> Prompt: Print exactly the lines that run from the opening line of the material through the line with "pink circle: (472, 141) -> (608, 97), moved", and nothing else, leaving out pictures.

> Given data:
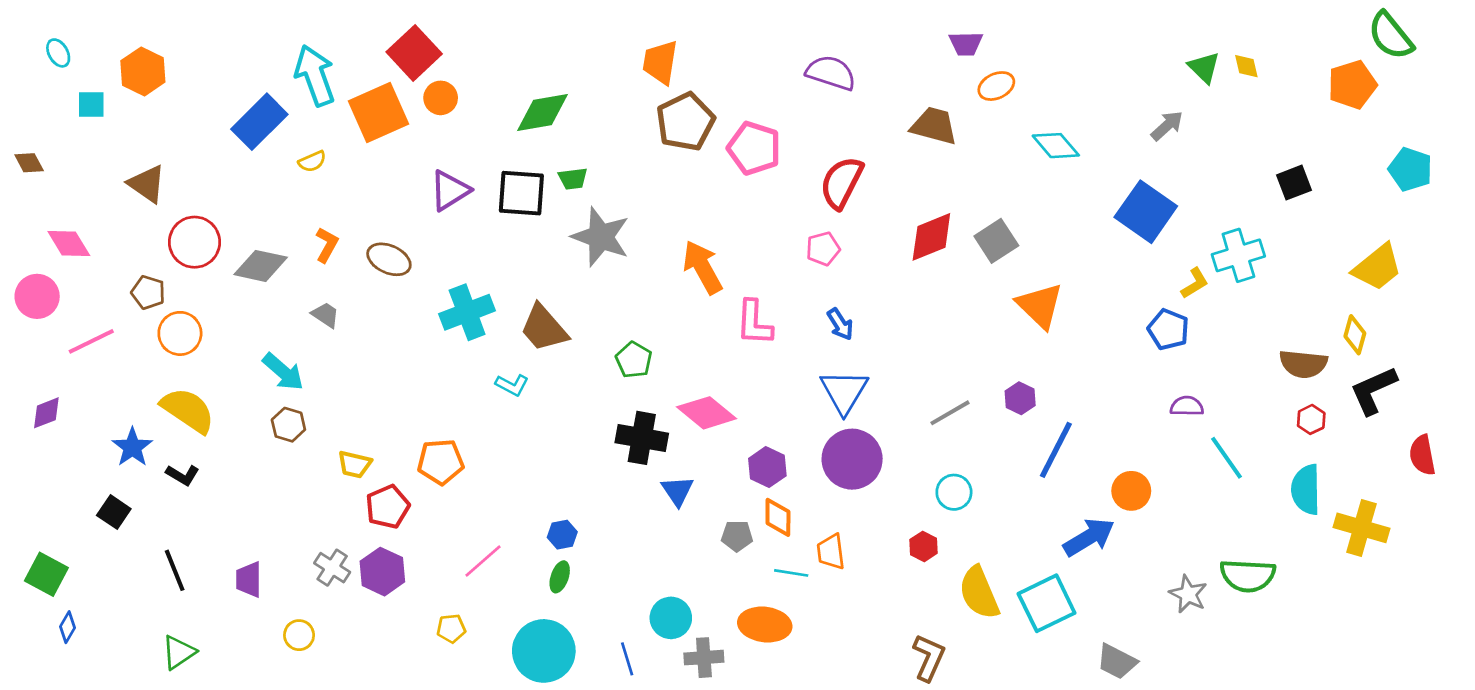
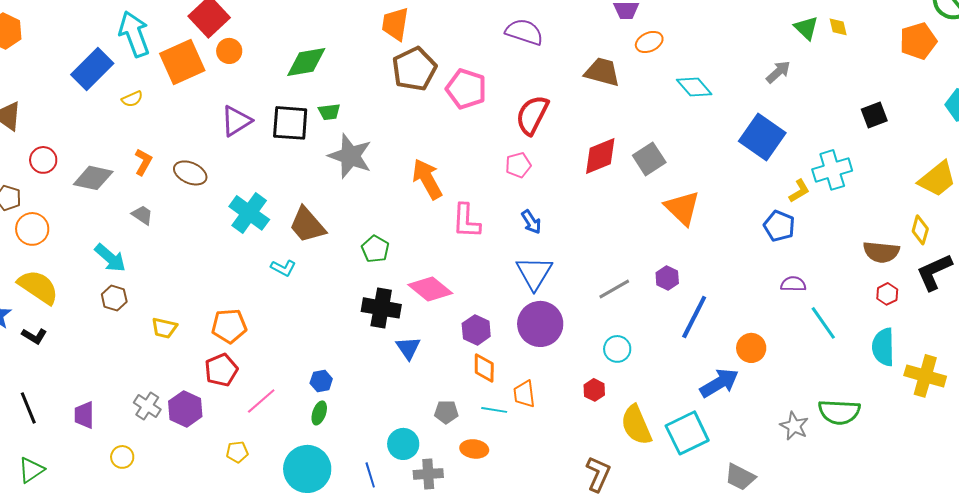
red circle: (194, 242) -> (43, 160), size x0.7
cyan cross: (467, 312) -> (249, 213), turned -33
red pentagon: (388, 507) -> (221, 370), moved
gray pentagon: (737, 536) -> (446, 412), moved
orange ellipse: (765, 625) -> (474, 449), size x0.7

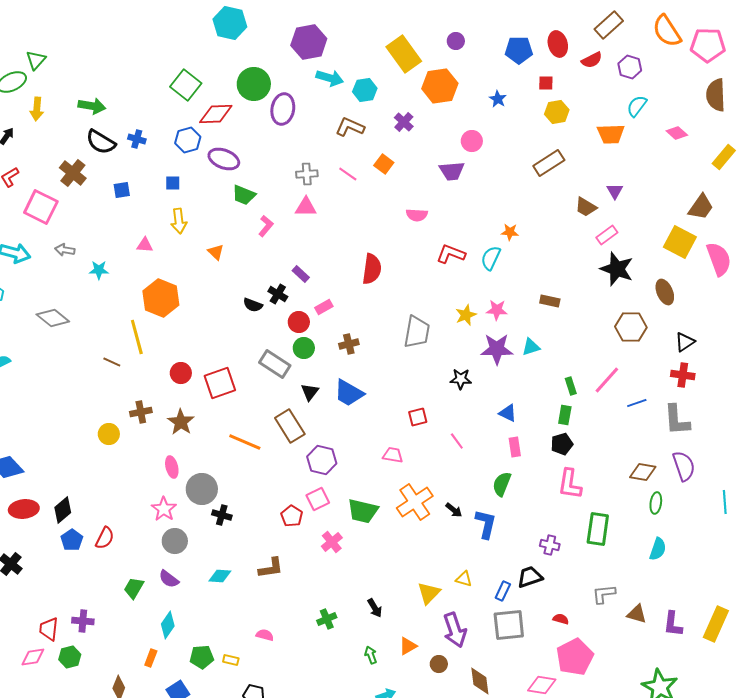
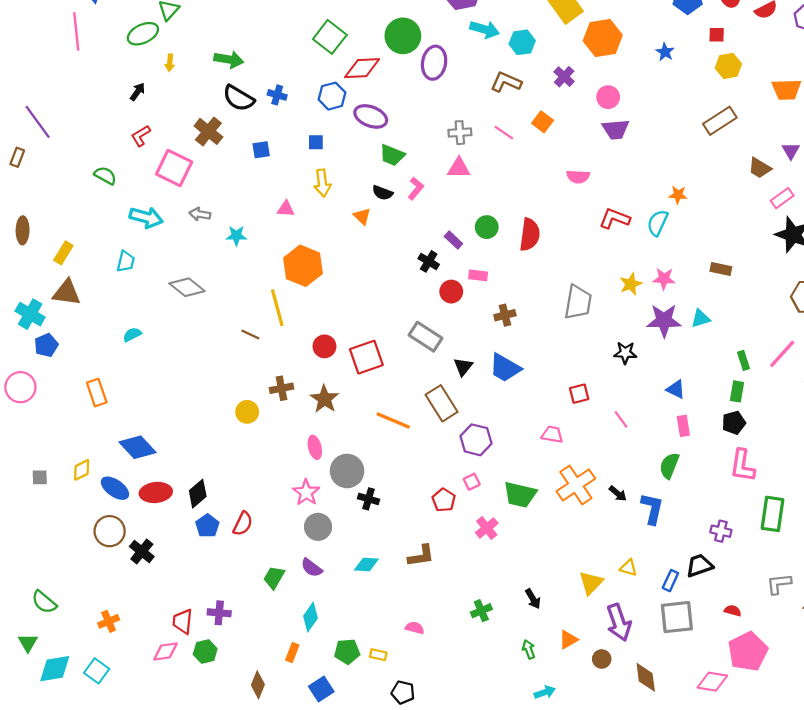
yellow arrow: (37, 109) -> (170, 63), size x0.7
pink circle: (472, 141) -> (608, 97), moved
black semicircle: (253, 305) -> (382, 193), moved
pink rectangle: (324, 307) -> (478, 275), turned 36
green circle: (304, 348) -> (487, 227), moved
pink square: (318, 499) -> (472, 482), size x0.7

> Your solution:
red circle: (194, 242) -> (43, 160), size x0.7
cyan cross: (467, 312) -> (249, 213), turned -33
red pentagon: (388, 507) -> (221, 370), moved
gray pentagon: (737, 536) -> (446, 412), moved
orange ellipse: (765, 625) -> (474, 449), size x0.7

yellow arrow: (37, 109) -> (170, 63), size x0.7
pink circle: (472, 141) -> (608, 97), moved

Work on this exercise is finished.